**Task goal**
Check every line below for the string "pink". Copy the ones that have it.

**Exercise data**
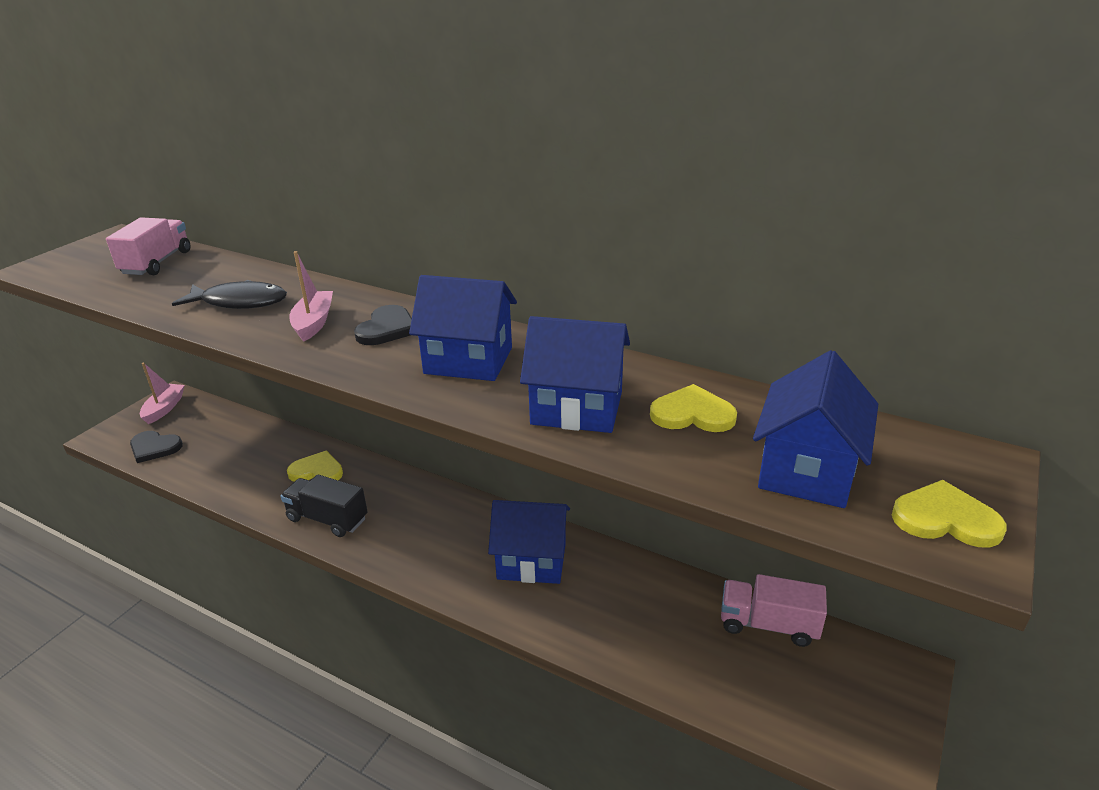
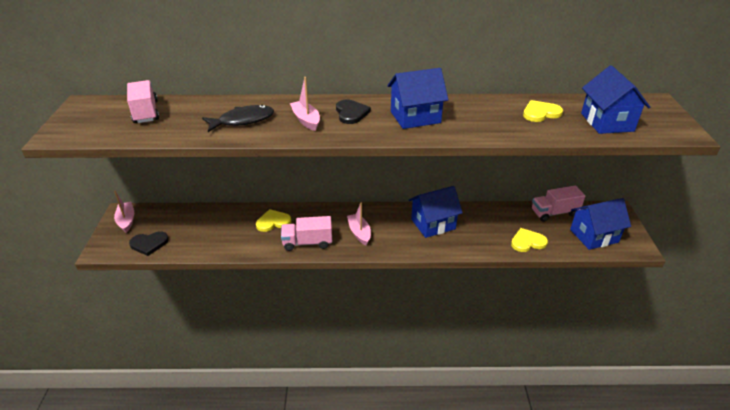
camera: 30 degrees left, 5 degrees up
(327, 519) = (307, 242): black truck -> pink truck
(409, 532) = (359, 233): none -> pink boat
(577, 408) = (492, 124): blue house -> blue house (594, 236)
(945, 519) = (667, 124): yellow heart -> yellow heart (527, 242)

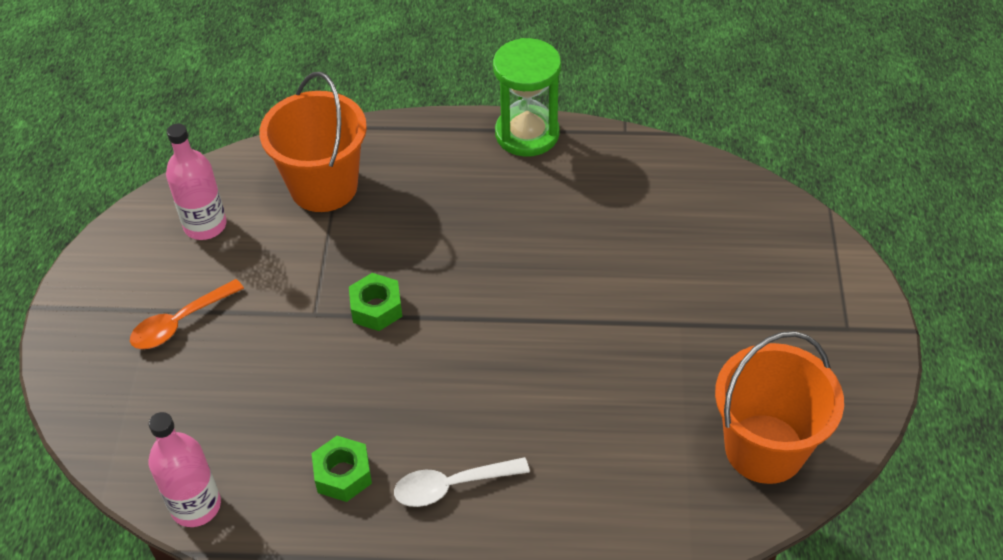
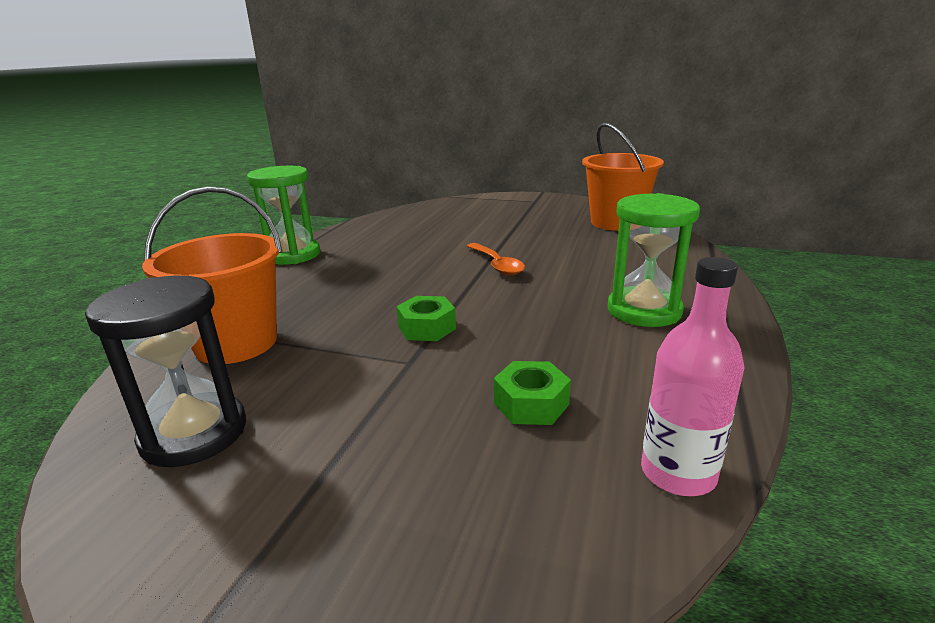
camera: 75 degrees left, 25 degrees down
(180, 322) = (350, 469): orange spoon -> orange spoon (497, 265)
(205, 225) = (194, 433): pink bottle -> black hourglass
(343, 474) = (629, 361): green nut -> green nut (531, 403)
(451, 486) = (644, 311): white spoon -> green hourglass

**Answer section**
(327, 519) = (307, 242): black truck -> pink truck
(409, 532) = (359, 233): none -> pink boat
(205, 225) = (194, 433): pink bottle -> black hourglass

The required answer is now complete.